Work required:
Repeat verbatim what the listing holds, but not its pictures.

-- Provided material follows --

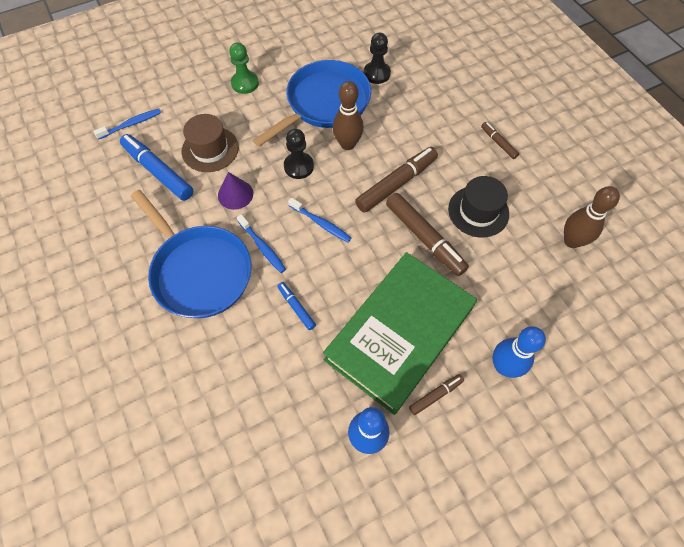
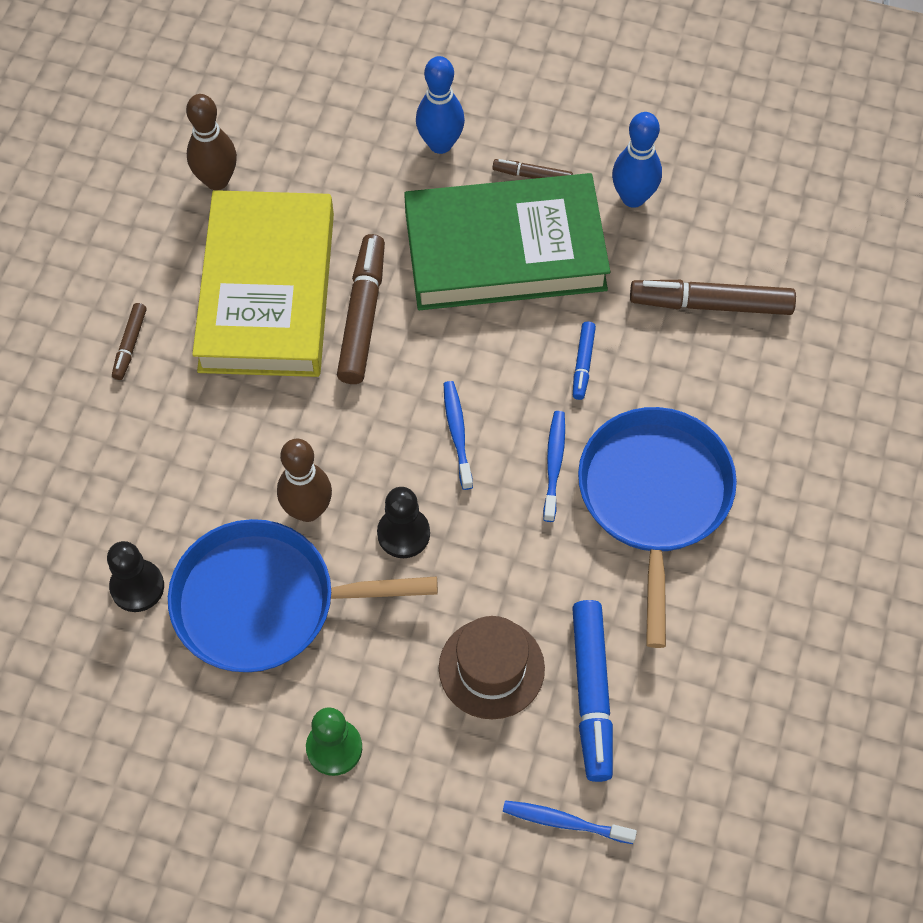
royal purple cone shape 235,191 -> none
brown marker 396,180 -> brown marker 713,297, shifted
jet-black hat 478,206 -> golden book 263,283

-- Provided material concluded --

Task output:
royal purple cone shape 235,191 -> none
brown marker 396,180 -> brown marker 713,297, shifted
jet-black hat 478,206 -> golden book 263,283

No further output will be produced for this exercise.